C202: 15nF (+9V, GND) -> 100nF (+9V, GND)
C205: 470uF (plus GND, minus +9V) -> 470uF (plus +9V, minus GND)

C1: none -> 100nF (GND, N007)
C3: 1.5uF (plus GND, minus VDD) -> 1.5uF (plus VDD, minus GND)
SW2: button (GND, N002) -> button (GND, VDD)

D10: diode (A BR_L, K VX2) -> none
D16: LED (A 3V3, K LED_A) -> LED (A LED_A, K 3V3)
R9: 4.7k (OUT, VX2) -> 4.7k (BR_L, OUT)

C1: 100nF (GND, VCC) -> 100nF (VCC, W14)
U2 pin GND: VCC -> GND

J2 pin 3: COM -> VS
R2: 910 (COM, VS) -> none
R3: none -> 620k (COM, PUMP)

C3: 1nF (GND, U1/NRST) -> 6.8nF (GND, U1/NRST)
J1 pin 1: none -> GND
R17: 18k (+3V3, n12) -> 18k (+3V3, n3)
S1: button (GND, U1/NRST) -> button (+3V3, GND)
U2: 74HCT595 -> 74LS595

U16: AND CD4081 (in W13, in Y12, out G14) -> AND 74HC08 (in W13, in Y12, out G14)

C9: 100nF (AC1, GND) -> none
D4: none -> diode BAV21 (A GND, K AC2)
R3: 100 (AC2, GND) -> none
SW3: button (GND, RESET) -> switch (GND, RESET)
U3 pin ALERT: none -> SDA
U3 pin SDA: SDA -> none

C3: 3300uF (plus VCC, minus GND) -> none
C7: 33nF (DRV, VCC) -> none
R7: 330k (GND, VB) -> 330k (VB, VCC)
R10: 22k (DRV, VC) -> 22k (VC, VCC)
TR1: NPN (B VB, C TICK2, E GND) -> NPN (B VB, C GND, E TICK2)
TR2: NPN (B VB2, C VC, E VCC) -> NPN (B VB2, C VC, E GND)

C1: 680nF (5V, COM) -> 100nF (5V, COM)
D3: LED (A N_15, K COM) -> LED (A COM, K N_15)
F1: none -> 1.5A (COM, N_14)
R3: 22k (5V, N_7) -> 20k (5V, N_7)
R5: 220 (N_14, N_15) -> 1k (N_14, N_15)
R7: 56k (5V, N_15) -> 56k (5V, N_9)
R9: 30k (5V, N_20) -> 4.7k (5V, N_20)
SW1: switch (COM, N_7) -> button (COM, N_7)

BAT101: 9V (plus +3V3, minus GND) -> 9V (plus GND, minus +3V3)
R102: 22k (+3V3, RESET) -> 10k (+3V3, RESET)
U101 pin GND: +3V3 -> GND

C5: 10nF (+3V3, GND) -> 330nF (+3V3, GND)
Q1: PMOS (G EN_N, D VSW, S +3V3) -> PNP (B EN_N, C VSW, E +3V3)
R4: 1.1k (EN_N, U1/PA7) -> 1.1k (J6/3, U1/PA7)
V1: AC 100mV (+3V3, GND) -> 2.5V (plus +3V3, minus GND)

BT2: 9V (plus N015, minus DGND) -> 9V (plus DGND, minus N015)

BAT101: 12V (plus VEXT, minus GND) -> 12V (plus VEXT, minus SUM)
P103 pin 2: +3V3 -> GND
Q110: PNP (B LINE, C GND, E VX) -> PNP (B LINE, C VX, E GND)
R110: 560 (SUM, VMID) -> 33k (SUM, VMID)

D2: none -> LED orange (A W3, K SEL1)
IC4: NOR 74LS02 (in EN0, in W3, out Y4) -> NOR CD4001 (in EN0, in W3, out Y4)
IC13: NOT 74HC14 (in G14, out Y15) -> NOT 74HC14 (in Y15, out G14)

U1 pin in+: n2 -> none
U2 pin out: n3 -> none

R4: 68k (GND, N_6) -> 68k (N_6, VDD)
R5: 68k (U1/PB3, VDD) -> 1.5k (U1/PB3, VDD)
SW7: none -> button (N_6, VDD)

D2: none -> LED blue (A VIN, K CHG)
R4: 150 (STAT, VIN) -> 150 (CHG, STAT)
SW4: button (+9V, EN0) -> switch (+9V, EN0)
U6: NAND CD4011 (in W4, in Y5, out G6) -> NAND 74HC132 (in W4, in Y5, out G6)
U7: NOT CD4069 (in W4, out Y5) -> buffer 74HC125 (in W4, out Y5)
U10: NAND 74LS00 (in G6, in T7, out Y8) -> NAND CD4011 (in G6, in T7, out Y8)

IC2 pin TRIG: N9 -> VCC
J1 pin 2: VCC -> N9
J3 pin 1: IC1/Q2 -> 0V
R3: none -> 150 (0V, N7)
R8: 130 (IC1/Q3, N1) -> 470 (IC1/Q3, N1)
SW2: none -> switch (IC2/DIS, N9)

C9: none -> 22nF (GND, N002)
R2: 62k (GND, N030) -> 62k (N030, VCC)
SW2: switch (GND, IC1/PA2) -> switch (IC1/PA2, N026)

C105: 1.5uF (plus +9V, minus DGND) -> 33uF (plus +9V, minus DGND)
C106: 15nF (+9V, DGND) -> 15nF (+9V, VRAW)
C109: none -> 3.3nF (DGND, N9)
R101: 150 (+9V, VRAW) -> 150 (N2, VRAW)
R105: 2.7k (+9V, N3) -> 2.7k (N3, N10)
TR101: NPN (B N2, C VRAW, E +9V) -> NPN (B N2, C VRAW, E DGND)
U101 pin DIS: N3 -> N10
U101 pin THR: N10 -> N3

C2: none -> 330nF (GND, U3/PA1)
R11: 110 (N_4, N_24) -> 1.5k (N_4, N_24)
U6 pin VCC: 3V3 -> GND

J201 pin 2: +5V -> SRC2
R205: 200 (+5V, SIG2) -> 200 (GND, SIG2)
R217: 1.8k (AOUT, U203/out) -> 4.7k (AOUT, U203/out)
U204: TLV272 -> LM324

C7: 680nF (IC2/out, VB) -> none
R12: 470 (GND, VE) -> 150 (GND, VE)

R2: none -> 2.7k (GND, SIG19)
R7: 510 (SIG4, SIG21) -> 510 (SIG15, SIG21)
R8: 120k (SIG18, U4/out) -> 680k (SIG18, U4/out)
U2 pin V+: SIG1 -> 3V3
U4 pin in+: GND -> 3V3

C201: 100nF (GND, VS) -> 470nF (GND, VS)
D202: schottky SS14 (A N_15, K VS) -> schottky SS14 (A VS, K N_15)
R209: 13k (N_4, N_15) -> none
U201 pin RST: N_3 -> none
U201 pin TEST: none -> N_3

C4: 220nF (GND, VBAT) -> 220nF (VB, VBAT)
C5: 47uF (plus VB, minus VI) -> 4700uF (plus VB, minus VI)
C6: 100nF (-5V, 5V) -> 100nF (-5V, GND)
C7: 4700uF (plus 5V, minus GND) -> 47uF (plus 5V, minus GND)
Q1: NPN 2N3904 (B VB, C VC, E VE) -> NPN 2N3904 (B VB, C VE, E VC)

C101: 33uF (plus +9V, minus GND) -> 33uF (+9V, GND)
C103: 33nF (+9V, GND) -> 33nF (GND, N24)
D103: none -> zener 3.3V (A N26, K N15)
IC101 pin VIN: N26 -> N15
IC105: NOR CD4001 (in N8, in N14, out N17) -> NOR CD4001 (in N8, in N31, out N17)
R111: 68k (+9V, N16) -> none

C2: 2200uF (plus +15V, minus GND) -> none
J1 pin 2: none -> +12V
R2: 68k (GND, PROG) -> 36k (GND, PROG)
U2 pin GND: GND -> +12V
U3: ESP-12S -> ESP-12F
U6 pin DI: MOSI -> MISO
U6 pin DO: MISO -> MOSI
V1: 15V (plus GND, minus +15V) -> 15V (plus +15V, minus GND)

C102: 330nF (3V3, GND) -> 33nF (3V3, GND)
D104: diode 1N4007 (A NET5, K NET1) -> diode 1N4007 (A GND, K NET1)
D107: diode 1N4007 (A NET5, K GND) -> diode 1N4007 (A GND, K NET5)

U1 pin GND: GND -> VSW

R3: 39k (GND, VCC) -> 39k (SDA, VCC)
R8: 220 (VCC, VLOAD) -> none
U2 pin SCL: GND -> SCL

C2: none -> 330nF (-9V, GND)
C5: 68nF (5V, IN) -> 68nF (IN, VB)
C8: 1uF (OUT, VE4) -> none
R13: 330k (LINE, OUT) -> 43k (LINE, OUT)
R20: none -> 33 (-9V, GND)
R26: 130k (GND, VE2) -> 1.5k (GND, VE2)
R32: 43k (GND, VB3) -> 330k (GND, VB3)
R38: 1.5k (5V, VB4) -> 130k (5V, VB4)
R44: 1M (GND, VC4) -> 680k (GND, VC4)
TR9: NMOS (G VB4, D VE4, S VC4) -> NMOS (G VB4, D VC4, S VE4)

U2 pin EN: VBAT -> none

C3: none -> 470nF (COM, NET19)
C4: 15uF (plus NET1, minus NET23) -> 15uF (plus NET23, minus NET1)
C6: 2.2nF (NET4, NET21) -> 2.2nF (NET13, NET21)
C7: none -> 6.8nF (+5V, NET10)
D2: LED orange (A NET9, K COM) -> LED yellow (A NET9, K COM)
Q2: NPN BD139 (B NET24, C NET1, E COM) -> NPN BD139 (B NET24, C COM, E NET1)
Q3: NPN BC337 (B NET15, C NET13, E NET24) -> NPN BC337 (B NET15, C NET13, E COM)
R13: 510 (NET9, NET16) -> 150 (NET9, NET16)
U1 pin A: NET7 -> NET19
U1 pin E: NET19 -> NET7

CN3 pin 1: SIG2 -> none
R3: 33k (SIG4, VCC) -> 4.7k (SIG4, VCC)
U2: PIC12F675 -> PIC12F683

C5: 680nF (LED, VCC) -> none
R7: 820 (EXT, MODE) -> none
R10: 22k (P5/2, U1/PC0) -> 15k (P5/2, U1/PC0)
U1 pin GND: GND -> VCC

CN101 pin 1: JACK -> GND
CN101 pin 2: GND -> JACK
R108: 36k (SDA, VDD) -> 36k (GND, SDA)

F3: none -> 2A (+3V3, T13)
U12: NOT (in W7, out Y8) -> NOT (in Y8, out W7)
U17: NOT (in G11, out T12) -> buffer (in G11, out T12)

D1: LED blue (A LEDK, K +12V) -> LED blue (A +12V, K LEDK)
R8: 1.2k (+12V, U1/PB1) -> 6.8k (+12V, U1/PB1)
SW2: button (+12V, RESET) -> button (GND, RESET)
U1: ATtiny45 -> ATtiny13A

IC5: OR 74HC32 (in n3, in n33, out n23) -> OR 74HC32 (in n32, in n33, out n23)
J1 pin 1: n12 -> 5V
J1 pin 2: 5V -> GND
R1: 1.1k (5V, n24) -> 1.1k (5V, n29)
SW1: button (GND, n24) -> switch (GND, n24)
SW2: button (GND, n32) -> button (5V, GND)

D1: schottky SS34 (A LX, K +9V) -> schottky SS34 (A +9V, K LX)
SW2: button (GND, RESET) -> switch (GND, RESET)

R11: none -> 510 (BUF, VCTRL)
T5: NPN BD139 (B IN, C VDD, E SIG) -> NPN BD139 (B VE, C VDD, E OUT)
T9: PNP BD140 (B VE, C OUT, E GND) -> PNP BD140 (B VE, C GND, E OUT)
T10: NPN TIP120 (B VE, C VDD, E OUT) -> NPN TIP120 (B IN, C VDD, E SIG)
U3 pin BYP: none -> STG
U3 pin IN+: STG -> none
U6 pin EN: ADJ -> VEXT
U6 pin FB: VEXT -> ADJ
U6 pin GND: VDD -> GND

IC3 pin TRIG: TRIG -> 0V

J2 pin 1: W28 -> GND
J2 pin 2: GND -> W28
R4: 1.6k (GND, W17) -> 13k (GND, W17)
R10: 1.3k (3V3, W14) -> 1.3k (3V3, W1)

# [WORK TASK]
For every line of the records that includes the string "button", add one to a tally; the answer is that tally alone.

# [TASK OUTPUT]
10